**Instructions to follow:** I need the lines below from the one with "red calculator: 1 -> 4" down to the one with "turquoise fork: 1 -> 3" reproduced exactly, both ends included, and nothing else.

**Listed entries:**
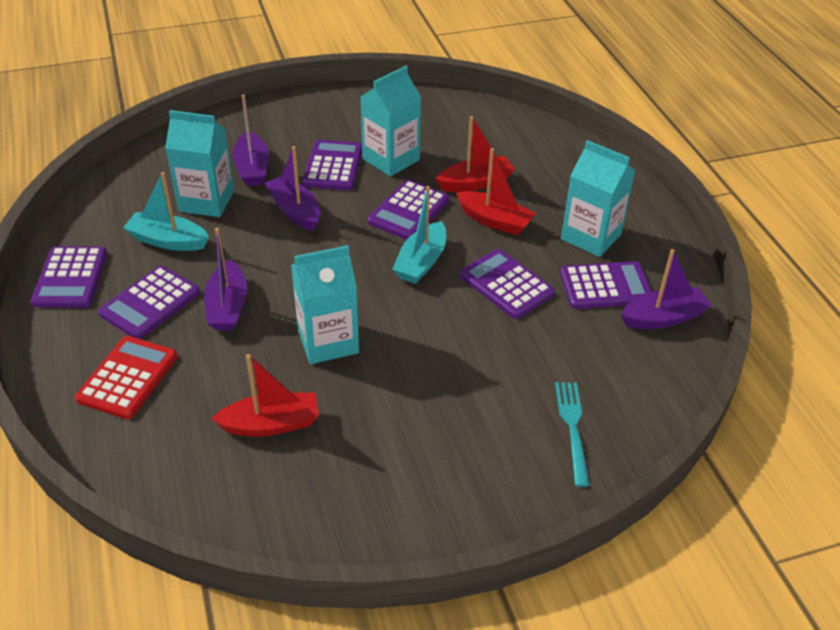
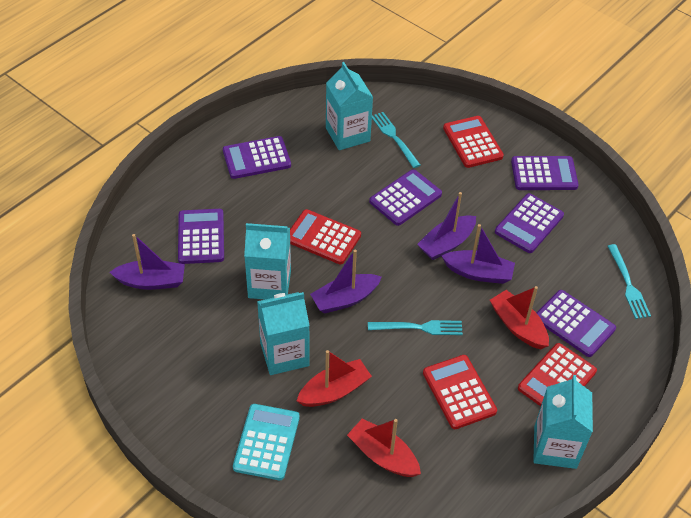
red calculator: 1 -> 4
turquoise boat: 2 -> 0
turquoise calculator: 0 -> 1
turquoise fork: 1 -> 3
* * *
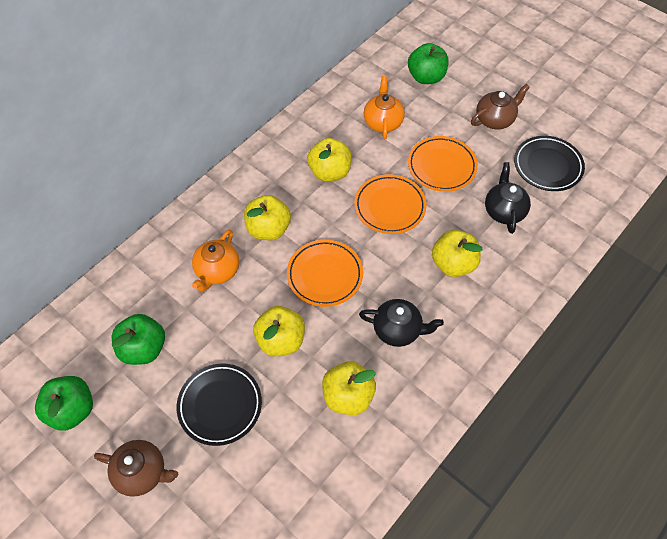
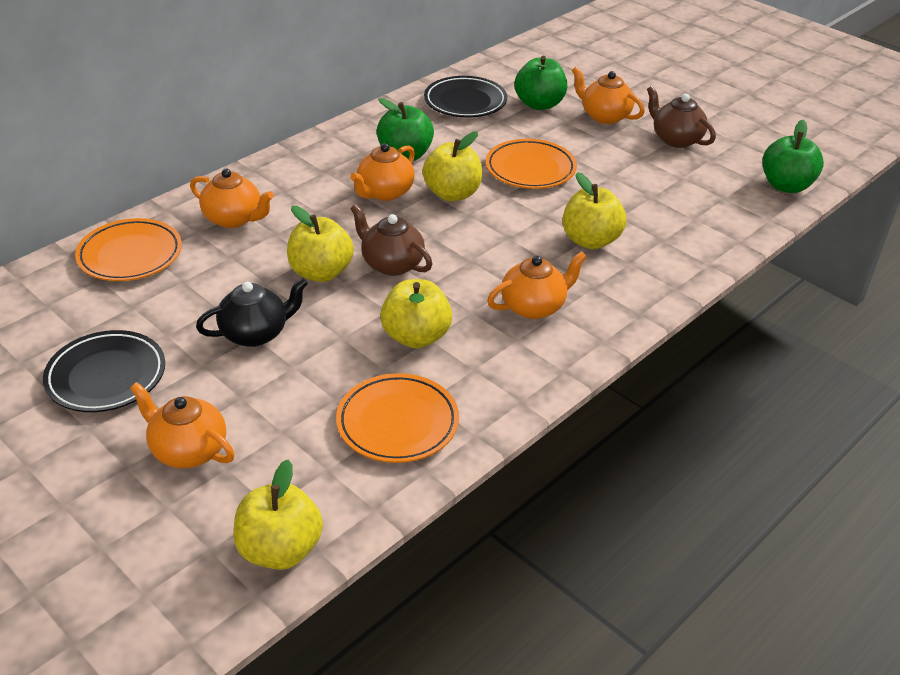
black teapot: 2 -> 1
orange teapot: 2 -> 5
...
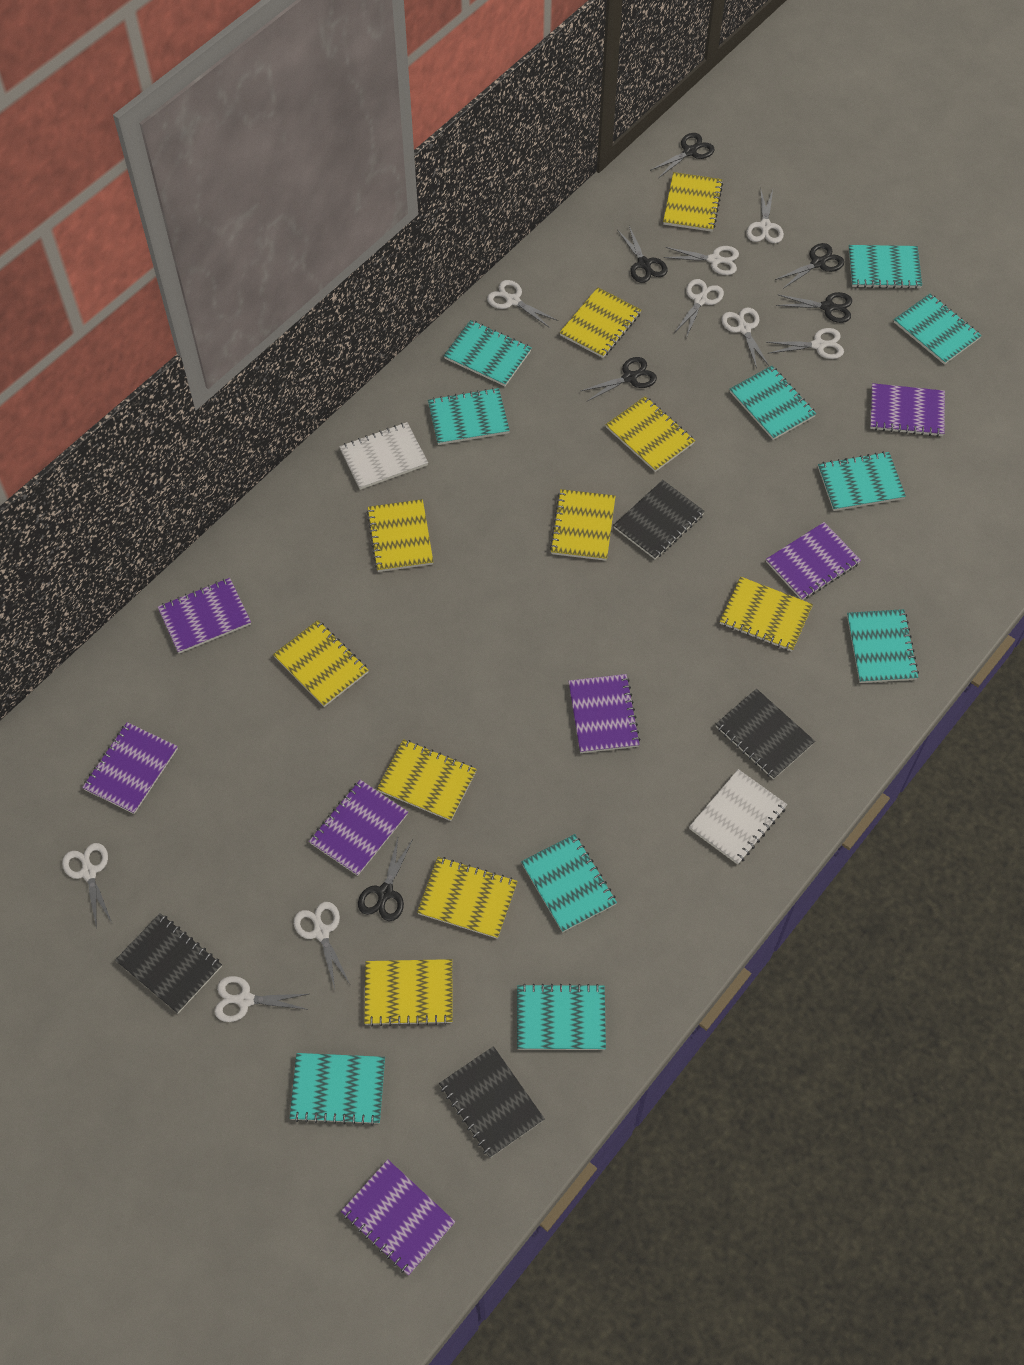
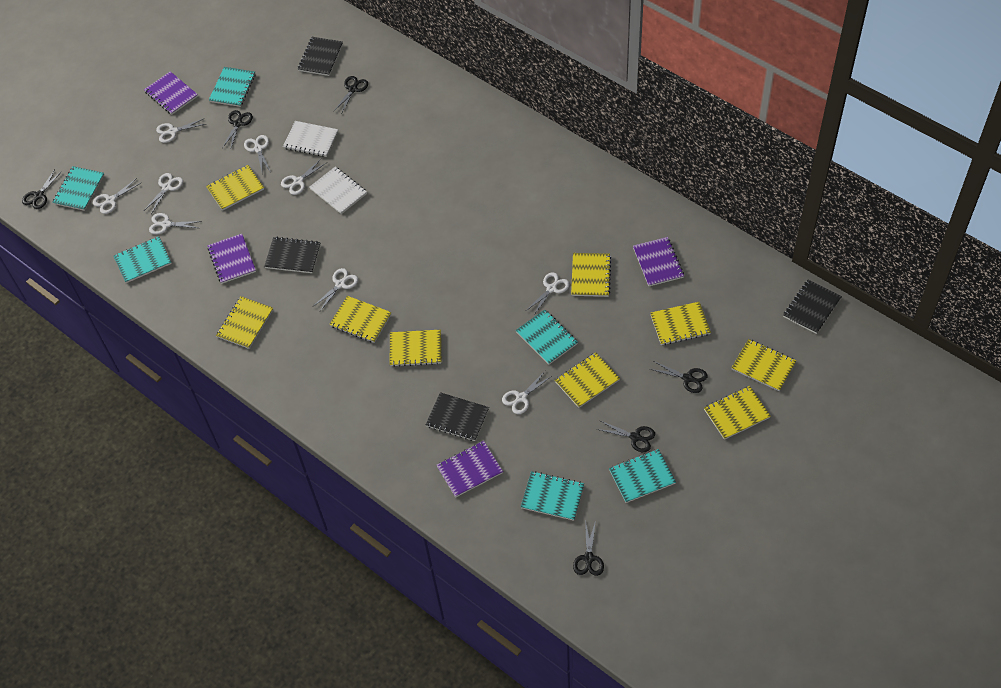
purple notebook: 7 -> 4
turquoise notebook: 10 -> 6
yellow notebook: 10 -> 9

**Solution:**
red calculator: 1 -> 4
turquoise boat: 2 -> 0
turquoise calculator: 0 -> 1
turquoise fork: 1 -> 3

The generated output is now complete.